** Opening EXERCISE DATA block **

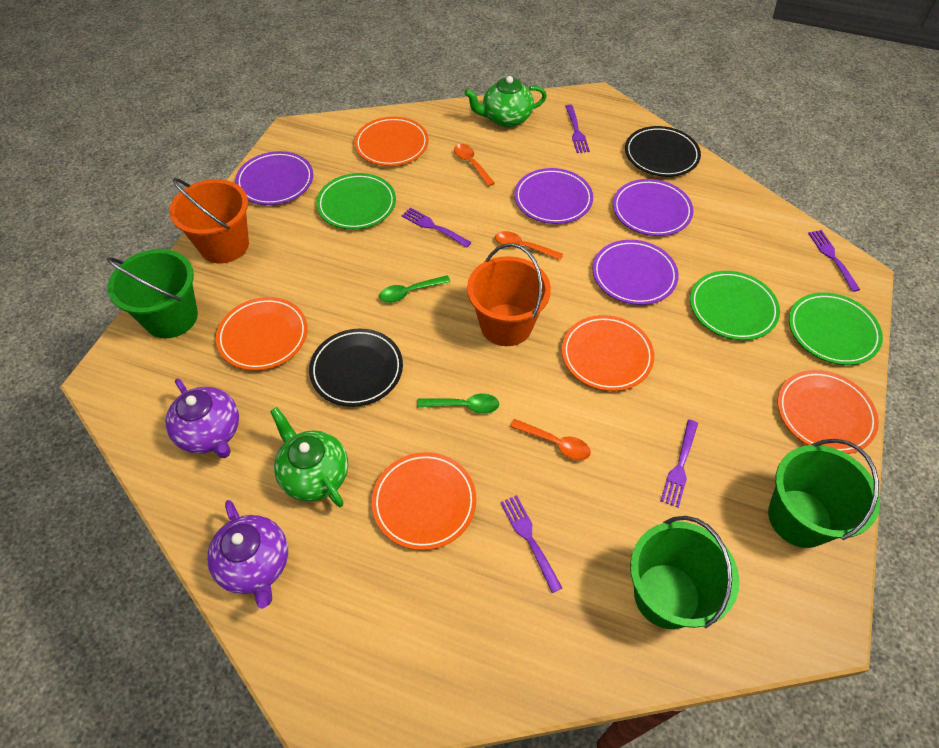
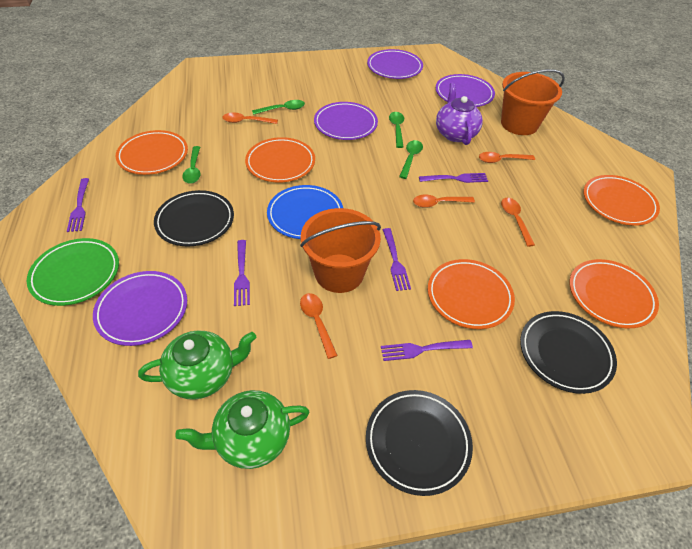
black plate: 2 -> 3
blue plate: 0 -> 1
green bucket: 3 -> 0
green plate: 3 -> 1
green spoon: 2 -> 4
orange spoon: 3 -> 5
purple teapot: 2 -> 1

** Closing EXERCISE DATA block **

- _ACTION ITEM_: Search the data above for "plate" and copy every line where it turns up.

- _WORKED SOLUTION_:
black plate: 2 -> 3
blue plate: 0 -> 1
green plate: 3 -> 1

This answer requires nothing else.